Which of the lines in the data mention the string "purple"? List them all.
[[ Records provided open ]]
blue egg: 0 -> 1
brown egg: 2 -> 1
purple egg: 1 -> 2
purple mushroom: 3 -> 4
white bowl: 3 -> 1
[[ Records provided closed ]]
[[ Records provided open ]]
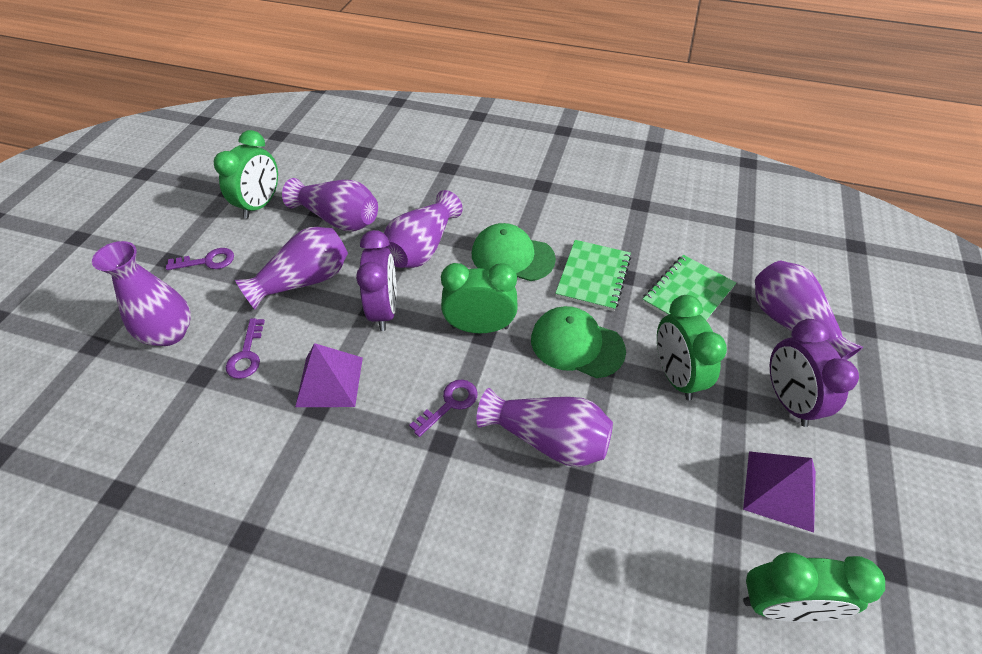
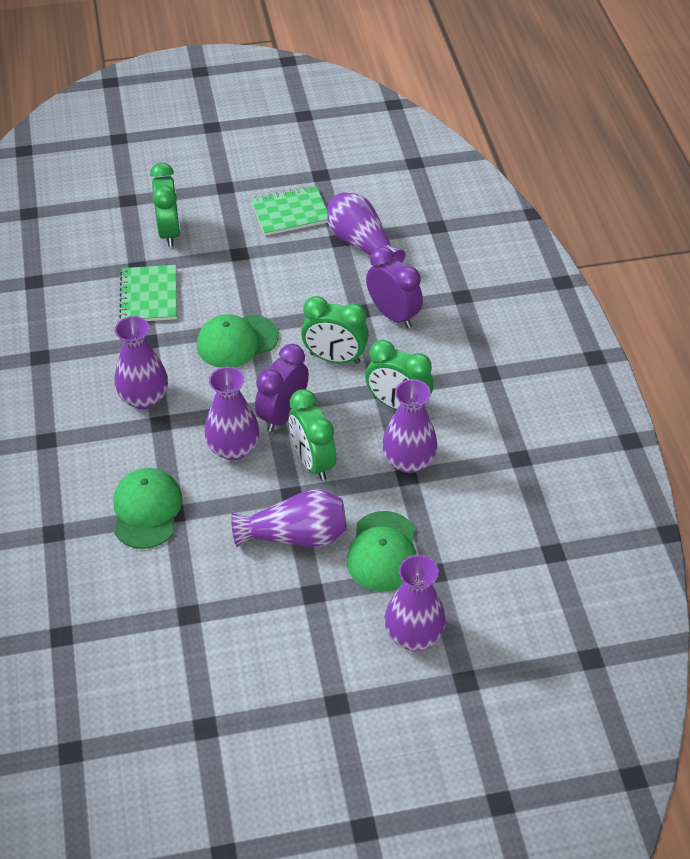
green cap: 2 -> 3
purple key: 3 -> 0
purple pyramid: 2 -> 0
[[ Records provided closed ]]
Solved exercise:
purple egg: 1 -> 2
purple mushroom: 3 -> 4
purple key: 3 -> 0
purple pyramid: 2 -> 0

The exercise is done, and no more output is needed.